[Data extracted from a collection]
------------------------------------------------

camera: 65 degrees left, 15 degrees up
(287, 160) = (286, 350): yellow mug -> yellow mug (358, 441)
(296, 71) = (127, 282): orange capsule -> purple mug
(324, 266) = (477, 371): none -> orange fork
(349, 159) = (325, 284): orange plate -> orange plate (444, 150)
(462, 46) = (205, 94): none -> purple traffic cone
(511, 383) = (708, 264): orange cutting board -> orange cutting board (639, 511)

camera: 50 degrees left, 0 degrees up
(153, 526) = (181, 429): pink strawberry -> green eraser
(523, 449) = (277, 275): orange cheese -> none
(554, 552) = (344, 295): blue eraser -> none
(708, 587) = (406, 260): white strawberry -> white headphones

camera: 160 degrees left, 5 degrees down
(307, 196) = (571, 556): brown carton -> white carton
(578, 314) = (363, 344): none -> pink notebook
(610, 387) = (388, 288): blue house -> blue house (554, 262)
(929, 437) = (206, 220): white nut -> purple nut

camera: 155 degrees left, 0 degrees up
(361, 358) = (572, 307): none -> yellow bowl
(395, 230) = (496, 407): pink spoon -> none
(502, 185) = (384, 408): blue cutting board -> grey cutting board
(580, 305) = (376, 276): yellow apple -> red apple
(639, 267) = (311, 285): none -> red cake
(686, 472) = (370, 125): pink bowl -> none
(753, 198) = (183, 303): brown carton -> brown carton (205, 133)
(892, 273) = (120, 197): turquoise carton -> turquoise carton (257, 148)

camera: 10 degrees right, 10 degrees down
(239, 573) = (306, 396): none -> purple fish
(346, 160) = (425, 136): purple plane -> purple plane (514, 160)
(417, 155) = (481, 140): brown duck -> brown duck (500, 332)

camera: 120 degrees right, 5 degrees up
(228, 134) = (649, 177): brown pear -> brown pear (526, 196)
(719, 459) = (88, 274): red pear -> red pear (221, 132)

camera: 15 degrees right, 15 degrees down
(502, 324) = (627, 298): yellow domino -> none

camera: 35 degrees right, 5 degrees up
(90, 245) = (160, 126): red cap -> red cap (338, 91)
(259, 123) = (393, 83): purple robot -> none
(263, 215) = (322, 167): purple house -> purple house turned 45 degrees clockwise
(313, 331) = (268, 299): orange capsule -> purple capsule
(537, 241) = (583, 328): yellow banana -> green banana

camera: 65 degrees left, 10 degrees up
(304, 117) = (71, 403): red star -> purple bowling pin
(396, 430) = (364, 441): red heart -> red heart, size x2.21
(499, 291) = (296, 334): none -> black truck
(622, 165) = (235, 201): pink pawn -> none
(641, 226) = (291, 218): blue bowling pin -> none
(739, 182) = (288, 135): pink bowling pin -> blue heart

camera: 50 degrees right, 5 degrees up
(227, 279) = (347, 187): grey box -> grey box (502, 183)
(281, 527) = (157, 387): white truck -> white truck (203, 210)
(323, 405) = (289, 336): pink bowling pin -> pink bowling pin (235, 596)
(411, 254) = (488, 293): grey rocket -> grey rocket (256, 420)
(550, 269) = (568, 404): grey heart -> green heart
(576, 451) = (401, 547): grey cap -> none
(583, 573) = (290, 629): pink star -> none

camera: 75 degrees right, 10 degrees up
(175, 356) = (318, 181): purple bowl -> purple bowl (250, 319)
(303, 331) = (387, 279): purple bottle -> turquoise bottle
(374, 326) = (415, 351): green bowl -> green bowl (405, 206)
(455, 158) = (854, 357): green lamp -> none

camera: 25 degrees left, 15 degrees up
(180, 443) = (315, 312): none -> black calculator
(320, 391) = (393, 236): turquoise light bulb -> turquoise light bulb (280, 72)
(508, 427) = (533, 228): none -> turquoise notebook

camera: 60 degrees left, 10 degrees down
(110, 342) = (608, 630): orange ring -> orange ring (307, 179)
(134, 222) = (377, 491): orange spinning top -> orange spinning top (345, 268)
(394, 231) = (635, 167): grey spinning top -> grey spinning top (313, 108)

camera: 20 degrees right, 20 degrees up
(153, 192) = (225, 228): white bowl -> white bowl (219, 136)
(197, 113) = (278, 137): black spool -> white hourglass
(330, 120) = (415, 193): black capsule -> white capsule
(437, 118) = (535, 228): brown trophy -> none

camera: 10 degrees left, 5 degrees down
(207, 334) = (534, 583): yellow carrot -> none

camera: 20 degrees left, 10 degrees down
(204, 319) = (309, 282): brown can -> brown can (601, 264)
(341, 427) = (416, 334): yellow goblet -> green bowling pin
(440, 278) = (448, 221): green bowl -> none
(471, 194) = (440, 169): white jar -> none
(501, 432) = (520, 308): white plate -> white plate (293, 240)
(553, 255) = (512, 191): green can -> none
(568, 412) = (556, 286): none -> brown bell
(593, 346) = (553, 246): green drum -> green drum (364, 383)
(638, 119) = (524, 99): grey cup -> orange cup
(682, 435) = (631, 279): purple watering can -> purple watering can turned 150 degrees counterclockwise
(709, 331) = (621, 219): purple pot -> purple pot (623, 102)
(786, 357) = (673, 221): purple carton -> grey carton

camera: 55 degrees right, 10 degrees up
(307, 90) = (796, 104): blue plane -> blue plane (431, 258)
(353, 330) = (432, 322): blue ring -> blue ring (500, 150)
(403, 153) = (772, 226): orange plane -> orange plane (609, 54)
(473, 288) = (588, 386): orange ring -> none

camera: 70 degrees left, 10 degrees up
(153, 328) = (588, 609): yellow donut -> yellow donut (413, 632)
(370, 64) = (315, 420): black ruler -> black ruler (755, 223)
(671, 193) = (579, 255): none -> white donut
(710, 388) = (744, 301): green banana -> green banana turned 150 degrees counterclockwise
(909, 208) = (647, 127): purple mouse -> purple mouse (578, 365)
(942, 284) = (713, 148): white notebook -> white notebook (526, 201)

------------------------------------------------

▸ **TRY IT**:
Send back an exact copy of only the lines from the line with "(686, 472) = (370, 125): pink bowl -> none" up to and including the line with "(396, 430) = (364, 441): red" in the data above.

▸ **SOLUTION FOR THIS EXERCISE**:
(686, 472) = (370, 125): pink bowl -> none
(753, 198) = (183, 303): brown carton -> brown carton (205, 133)
(892, 273) = (120, 197): turquoise carton -> turquoise carton (257, 148)

camera: 10 degrees right, 10 degrees down
(239, 573) = (306, 396): none -> purple fish
(346, 160) = (425, 136): purple plane -> purple plane (514, 160)
(417, 155) = (481, 140): brown duck -> brown duck (500, 332)

camera: 120 degrees right, 5 degrees up
(228, 134) = (649, 177): brown pear -> brown pear (526, 196)
(719, 459) = (88, 274): red pear -> red pear (221, 132)

camera: 15 degrees right, 15 degrees down
(502, 324) = (627, 298): yellow domino -> none

camera: 35 degrees right, 5 degrees up
(90, 245) = (160, 126): red cap -> red cap (338, 91)
(259, 123) = (393, 83): purple robot -> none
(263, 215) = (322, 167): purple house -> purple house turned 45 degrees clockwise
(313, 331) = (268, 299): orange capsule -> purple capsule
(537, 241) = (583, 328): yellow banana -> green banana

camera: 65 degrees left, 10 degrees up
(304, 117) = (71, 403): red star -> purple bowling pin
(396, 430) = (364, 441): red heart -> red heart, size x2.21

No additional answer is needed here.